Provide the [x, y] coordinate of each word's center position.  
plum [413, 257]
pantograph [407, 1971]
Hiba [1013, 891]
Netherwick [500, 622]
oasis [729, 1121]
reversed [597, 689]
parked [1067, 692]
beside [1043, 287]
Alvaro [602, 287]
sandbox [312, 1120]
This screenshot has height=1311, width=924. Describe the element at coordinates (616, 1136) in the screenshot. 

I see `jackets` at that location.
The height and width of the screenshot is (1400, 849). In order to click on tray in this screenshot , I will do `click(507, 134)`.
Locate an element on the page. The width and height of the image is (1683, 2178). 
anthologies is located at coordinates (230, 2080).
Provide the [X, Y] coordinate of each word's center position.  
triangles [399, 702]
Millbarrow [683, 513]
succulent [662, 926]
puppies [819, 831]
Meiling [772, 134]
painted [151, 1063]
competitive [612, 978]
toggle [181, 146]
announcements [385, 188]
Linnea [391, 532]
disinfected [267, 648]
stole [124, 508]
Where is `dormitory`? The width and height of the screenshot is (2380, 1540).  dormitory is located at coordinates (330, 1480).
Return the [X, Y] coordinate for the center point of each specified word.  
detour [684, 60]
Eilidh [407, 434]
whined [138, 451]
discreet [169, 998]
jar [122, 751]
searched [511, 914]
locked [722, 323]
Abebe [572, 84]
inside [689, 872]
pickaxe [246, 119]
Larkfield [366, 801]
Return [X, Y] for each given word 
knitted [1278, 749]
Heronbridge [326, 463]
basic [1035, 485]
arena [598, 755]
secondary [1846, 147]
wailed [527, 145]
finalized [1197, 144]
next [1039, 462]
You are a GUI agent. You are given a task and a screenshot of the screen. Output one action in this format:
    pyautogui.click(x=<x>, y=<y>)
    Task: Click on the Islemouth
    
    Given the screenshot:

* _TO DO_:
Edit the entries above so that each "screenshot" becomes "page", and leave every other part as it is.

* _WRITTEN SOLUTION_:
Provide the [x, y] coordinate of each word's center position.  
plum [413, 257]
pantograph [407, 1971]
Hiba [1013, 891]
Netherwick [500, 622]
oasis [729, 1121]
reversed [597, 689]
parked [1067, 692]
beside [1043, 287]
Alvaro [602, 287]
sandbox [312, 1120]
This page has height=1311, width=924. Describe the element at coordinates (616, 1136) in the page. 

I see `jackets` at that location.
The height and width of the page is (1400, 849). In order to click on tray in this page , I will do `click(507, 134)`.
Locate an element on the page. The width and height of the image is (1683, 2178). 
anthologies is located at coordinates (230, 2080).
Provide the [X, Y] coordinate of each word's center position.  
triangles [399, 702]
Millbarrow [683, 513]
succulent [662, 926]
puppies [819, 831]
Meiling [772, 134]
painted [151, 1063]
competitive [612, 978]
toggle [181, 146]
announcements [385, 188]
Linnea [391, 532]
disinfected [267, 648]
stole [124, 508]
Where is `dormitory`? The width and height of the page is (2380, 1540).  dormitory is located at coordinates (330, 1480).
Return the [X, Y] coordinate for the center point of each specified word.  
detour [684, 60]
Eilidh [407, 434]
whined [138, 451]
discreet [169, 998]
jar [122, 751]
searched [511, 914]
locked [722, 323]
Abebe [572, 84]
inside [689, 872]
pickaxe [246, 119]
Larkfield [366, 801]
Return [X, Y] for each given word 
knitted [1278, 749]
Heronbridge [326, 463]
basic [1035, 485]
arena [598, 755]
secondary [1846, 147]
wailed [527, 145]
finalized [1197, 144]
next [1039, 462]
You are a GUI agent. You are given a task and a page of the screen. Output one action in this format:
    pyautogui.click(x=<x>, y=<y>)
    Task: Click on the Islemouth
    
    Given the page:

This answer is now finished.